# [ASSIGNMENT]
Below is a set of records. Please retype every one exactly.

Collection entries:
=== Begin Enclosure ===
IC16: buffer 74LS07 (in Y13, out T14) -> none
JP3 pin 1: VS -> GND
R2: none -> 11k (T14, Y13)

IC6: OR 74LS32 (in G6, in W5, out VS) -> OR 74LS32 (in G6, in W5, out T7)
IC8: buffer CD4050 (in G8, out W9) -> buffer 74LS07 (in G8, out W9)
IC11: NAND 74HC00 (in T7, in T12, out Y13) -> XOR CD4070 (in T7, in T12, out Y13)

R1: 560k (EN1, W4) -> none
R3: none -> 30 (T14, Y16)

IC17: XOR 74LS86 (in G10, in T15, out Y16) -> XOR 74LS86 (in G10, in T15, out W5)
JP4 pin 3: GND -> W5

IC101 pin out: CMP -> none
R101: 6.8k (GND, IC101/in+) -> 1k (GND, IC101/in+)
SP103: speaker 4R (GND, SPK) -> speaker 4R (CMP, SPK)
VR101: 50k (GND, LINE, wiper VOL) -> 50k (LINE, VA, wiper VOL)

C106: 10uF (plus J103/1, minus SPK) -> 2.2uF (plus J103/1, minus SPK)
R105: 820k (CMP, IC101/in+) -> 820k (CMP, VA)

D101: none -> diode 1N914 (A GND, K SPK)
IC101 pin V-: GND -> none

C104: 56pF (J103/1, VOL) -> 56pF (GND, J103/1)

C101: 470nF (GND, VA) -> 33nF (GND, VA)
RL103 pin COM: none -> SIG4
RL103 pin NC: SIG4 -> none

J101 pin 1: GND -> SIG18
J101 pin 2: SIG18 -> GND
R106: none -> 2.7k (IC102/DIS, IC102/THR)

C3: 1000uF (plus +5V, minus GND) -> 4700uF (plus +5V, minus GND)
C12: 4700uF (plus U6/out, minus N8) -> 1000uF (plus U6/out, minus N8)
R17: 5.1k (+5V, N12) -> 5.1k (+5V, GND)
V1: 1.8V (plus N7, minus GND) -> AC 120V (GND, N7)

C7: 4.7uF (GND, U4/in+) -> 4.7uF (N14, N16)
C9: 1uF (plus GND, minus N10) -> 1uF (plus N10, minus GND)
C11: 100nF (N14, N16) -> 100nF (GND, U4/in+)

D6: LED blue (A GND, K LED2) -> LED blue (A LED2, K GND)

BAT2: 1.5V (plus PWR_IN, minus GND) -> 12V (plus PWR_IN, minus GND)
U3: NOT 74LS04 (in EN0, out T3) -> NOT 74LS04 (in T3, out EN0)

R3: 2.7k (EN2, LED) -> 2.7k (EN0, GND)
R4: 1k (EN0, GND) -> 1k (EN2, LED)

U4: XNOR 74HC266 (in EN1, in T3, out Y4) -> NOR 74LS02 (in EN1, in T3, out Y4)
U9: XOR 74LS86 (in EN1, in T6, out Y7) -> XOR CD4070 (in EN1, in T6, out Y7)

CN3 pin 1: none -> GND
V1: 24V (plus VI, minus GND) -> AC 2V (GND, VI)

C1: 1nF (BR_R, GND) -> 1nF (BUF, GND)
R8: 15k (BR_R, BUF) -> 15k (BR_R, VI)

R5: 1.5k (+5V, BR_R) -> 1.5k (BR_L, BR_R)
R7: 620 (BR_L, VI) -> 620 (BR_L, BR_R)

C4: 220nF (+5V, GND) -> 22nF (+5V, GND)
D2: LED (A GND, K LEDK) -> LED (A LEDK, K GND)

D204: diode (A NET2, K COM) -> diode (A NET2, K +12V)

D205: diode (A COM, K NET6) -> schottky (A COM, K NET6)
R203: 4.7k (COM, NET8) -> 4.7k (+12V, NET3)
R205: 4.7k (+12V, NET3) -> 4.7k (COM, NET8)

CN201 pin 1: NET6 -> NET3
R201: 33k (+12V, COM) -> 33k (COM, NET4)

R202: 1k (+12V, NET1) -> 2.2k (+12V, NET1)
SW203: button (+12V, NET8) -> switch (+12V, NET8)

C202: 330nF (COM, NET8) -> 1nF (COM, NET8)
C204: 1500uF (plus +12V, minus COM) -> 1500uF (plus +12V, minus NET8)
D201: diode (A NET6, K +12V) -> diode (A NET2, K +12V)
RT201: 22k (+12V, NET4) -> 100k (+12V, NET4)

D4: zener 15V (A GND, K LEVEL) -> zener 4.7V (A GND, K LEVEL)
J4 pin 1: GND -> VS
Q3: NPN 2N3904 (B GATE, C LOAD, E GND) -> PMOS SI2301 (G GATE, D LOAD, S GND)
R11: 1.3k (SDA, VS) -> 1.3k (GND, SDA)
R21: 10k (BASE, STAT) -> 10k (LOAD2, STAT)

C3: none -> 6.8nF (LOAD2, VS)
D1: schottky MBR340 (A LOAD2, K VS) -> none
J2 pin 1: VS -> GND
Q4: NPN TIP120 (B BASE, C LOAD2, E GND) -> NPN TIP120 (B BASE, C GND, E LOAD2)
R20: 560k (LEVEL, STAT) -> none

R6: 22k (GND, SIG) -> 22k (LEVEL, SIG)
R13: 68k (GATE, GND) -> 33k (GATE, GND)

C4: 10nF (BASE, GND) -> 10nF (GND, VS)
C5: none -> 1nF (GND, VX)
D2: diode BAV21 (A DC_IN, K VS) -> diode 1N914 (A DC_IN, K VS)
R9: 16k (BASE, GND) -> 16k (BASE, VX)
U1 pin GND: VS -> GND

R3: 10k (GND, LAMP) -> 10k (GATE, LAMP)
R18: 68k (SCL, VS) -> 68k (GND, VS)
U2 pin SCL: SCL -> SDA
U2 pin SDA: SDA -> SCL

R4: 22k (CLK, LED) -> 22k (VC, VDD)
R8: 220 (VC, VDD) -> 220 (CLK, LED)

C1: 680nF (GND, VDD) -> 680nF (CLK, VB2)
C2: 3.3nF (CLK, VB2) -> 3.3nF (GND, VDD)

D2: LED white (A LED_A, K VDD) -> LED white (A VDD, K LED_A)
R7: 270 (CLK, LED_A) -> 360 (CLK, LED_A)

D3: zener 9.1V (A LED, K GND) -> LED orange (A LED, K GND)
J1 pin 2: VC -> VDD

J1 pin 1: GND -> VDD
=== End Enclosure ===
# [EXERCISE RESPONSE]
IC16: buffer 74LS07 (in Y13, out T14) -> none
JP3 pin 1: VS -> GND
R2: none -> 11k (T14, Y13)

IC6: OR 74LS32 (in G6, in W5, out VS) -> OR 74LS32 (in G6, in W5, out T7)
IC8: buffer CD4050 (in G8, out W9) -> buffer 74LS07 (in G8, out W9)
IC11: NAND 74HC00 (in T7, in T12, out Y13) -> XOR CD4070 (in T7, in T12, out Y13)

R1: 560k (EN1, W4) -> none
R3: none -> 30 (T14, Y16)

IC17: XOR 74LS86 (in G10, in T15, out Y16) -> XOR 74LS86 (in G10, in T15, out W5)
JP4 pin 3: GND -> W5

IC101 pin out: CMP -> none
R101: 6.8k (GND, IC101/in+) -> 1k (GND, IC101/in+)
SP103: speaker 4R (GND, SPK) -> speaker 4R (CMP, SPK)
VR101: 50k (GND, LINE, wiper VOL) -> 50k (LINE, VA, wiper VOL)

C106: 10uF (plus J103/1, minus SPK) -> 2.2uF (plus J103/1, minus SPK)
R105: 820k (CMP, IC101/in+) -> 820k (CMP, VA)

D101: none -> diode 1N914 (A GND, K SPK)
IC101 pin V-: GND -> none

C104: 56pF (J103/1, VOL) -> 56pF (GND, J103/1)

C101: 470nF (GND, VA) -> 33nF (GND, VA)
RL103 pin COM: none -> SIG4
RL103 pin NC: SIG4 -> none

J101 pin 1: GND -> SIG18
J101 pin 2: SIG18 -> GND
R106: none -> 2.7k (IC102/DIS, IC102/THR)

C3: 1000uF (plus +5V, minus GND) -> 4700uF (plus +5V, minus GND)
C12: 4700uF (plus U6/out, minus N8) -> 1000uF (plus U6/out, minus N8)
R17: 5.1k (+5V, N12) -> 5.1k (+5V, GND)
V1: 1.8V (plus N7, minus GND) -> AC 120V (GND, N7)

C7: 4.7uF (GND, U4/in+) -> 4.7uF (N14, N16)
C9: 1uF (plus GND, minus N10) -> 1uF (plus N10, minus GND)
C11: 100nF (N14, N16) -> 100nF (GND, U4/in+)

D6: LED blue (A GND, K LED2) -> LED blue (A LED2, K GND)

BAT2: 1.5V (plus PWR_IN, minus GND) -> 12V (plus PWR_IN, minus GND)
U3: NOT 74LS04 (in EN0, out T3) -> NOT 74LS04 (in T3, out EN0)

R3: 2.7k (EN2, LED) -> 2.7k (EN0, GND)
R4: 1k (EN0, GND) -> 1k (EN2, LED)

U4: XNOR 74HC266 (in EN1, in T3, out Y4) -> NOR 74LS02 (in EN1, in T3, out Y4)
U9: XOR 74LS86 (in EN1, in T6, out Y7) -> XOR CD4070 (in EN1, in T6, out Y7)

CN3 pin 1: none -> GND
V1: 24V (plus VI, minus GND) -> AC 2V (GND, VI)

C1: 1nF (BR_R, GND) -> 1nF (BUF, GND)
R8: 15k (BR_R, BUF) -> 15k (BR_R, VI)

R5: 1.5k (+5V, BR_R) -> 1.5k (BR_L, BR_R)
R7: 620 (BR_L, VI) -> 620 (BR_L, BR_R)

C4: 220nF (+5V, GND) -> 22nF (+5V, GND)
D2: LED (A GND, K LEDK) -> LED (A LEDK, K GND)

D204: diode (A NET2, K COM) -> diode (A NET2, K +12V)

D205: diode (A COM, K NET6) -> schottky (A COM, K NET6)
R203: 4.7k (COM, NET8) -> 4.7k (+12V, NET3)
R205: 4.7k (+12V, NET3) -> 4.7k (COM, NET8)

CN201 pin 1: NET6 -> NET3
R201: 33k (+12V, COM) -> 33k (COM, NET4)

R202: 1k (+12V, NET1) -> 2.2k (+12V, NET1)
SW203: button (+12V, NET8) -> switch (+12V, NET8)

C202: 330nF (COM, NET8) -> 1nF (COM, NET8)
C204: 1500uF (plus +12V, minus COM) -> 1500uF (plus +12V, minus NET8)
D201: diode (A NET6, K +12V) -> diode (A NET2, K +12V)
RT201: 22k (+12V, NET4) -> 100k (+12V, NET4)

D4: zener 15V (A GND, K LEVEL) -> zener 4.7V (A GND, K LEVEL)
J4 pin 1: GND -> VS
Q3: NPN 2N3904 (B GATE, C LOAD, E GND) -> PMOS SI2301 (G GATE, D LOAD, S GND)
R11: 1.3k (SDA, VS) -> 1.3k (GND, SDA)
R21: 10k (BASE, STAT) -> 10k (LOAD2, STAT)

C3: none -> 6.8nF (LOAD2, VS)
D1: schottky MBR340 (A LOAD2, K VS) -> none
J2 pin 1: VS -> GND
Q4: NPN TIP120 (B BASE, C LOAD2, E GND) -> NPN TIP120 (B BASE, C GND, E LOAD2)
R20: 560k (LEVEL, STAT) -> none

R6: 22k (GND, SIG) -> 22k (LEVEL, SIG)
R13: 68k (GATE, GND) -> 33k (GATE, GND)

C4: 10nF (BASE, GND) -> 10nF (GND, VS)
C5: none -> 1nF (GND, VX)
D2: diode BAV21 (A DC_IN, K VS) -> diode 1N914 (A DC_IN, K VS)
R9: 16k (BASE, GND) -> 16k (BASE, VX)
U1 pin GND: VS -> GND

R3: 10k (GND, LAMP) -> 10k (GATE, LAMP)
R18: 68k (SCL, VS) -> 68k (GND, VS)
U2 pin SCL: SCL -> SDA
U2 pin SDA: SDA -> SCL

R4: 22k (CLK, LED) -> 22k (VC, VDD)
R8: 220 (VC, VDD) -> 220 (CLK, LED)

C1: 680nF (GND, VDD) -> 680nF (CLK, VB2)
C2: 3.3nF (CLK, VB2) -> 3.3nF (GND, VDD)

D2: LED white (A LED_A, K VDD) -> LED white (A VDD, K LED_A)
R7: 270 (CLK, LED_A) -> 360 (CLK, LED_A)

D3: zener 9.1V (A LED, K GND) -> LED orange (A LED, K GND)
J1 pin 2: VC -> VDD

J1 pin 1: GND -> VDD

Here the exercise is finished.